Please express the lines of the items as a Markdown table with two columns, Row and Line, numbering each line in order and omitting blank lines. Leave the pictures out of the answer.

[Dataset entries]
-----

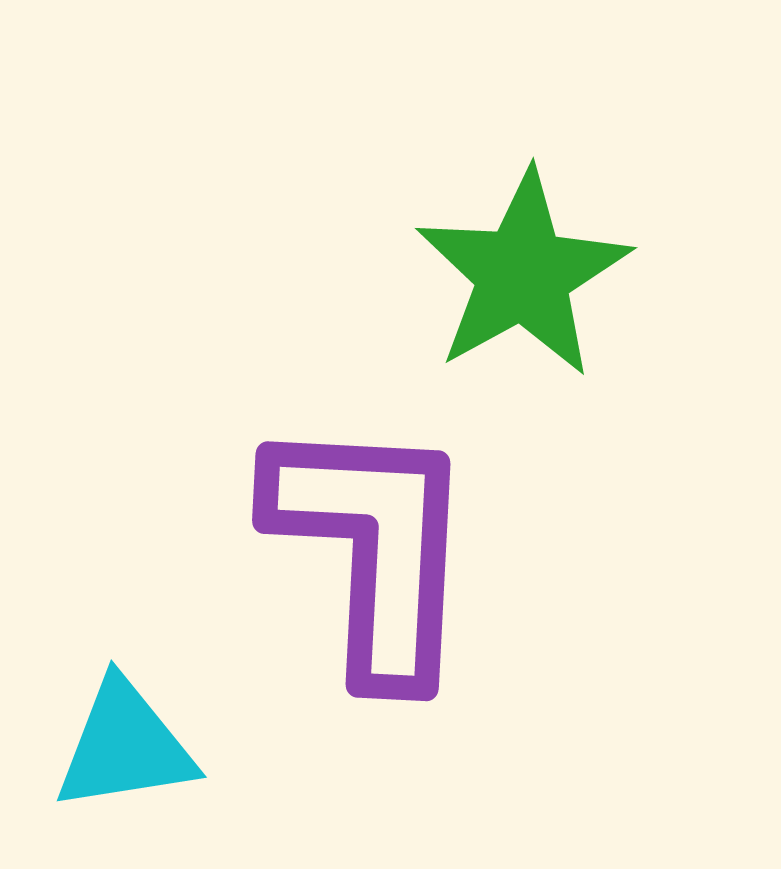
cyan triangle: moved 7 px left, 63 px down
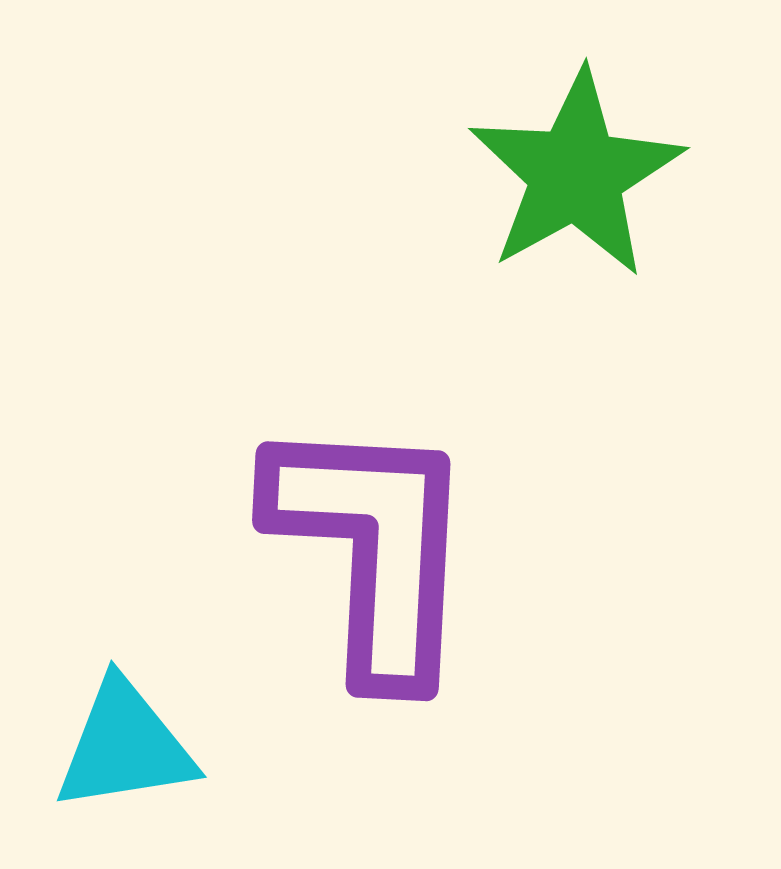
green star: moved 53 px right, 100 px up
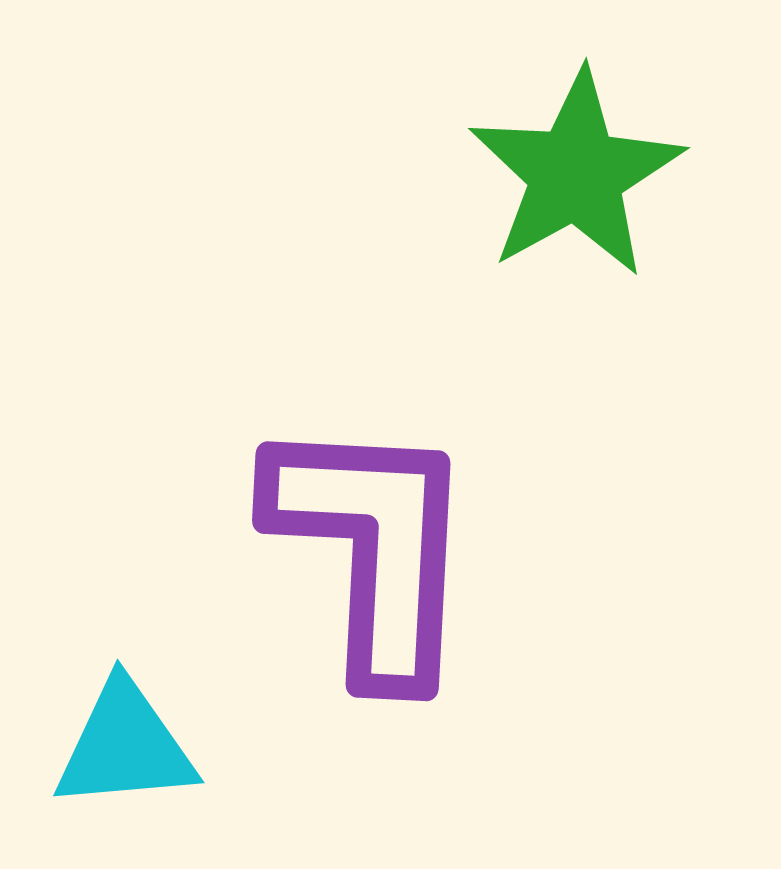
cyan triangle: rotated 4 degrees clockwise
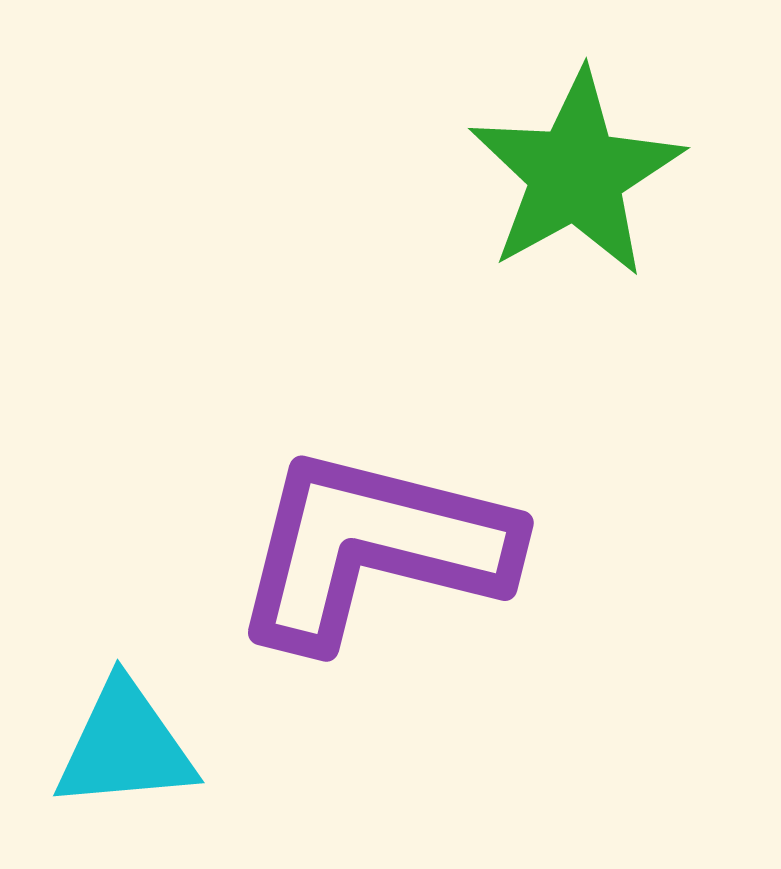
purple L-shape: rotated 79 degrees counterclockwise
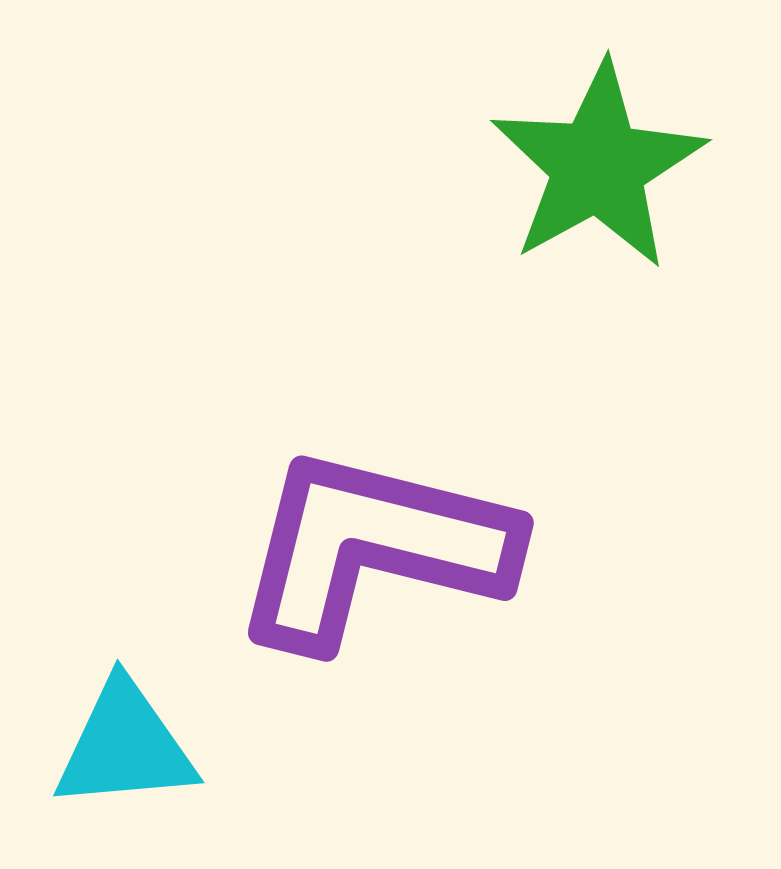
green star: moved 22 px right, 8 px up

-----

## [EXERCISE RESPONSE]
| Row | Line |
|---|---|
| 1 | cyan triangle: moved 7 px left, 63 px down |
| 2 | green star: moved 53 px right, 100 px up |
| 3 | cyan triangle: rotated 4 degrees clockwise |
| 4 | purple L-shape: rotated 79 degrees counterclockwise |
| 5 | green star: moved 22 px right, 8 px up |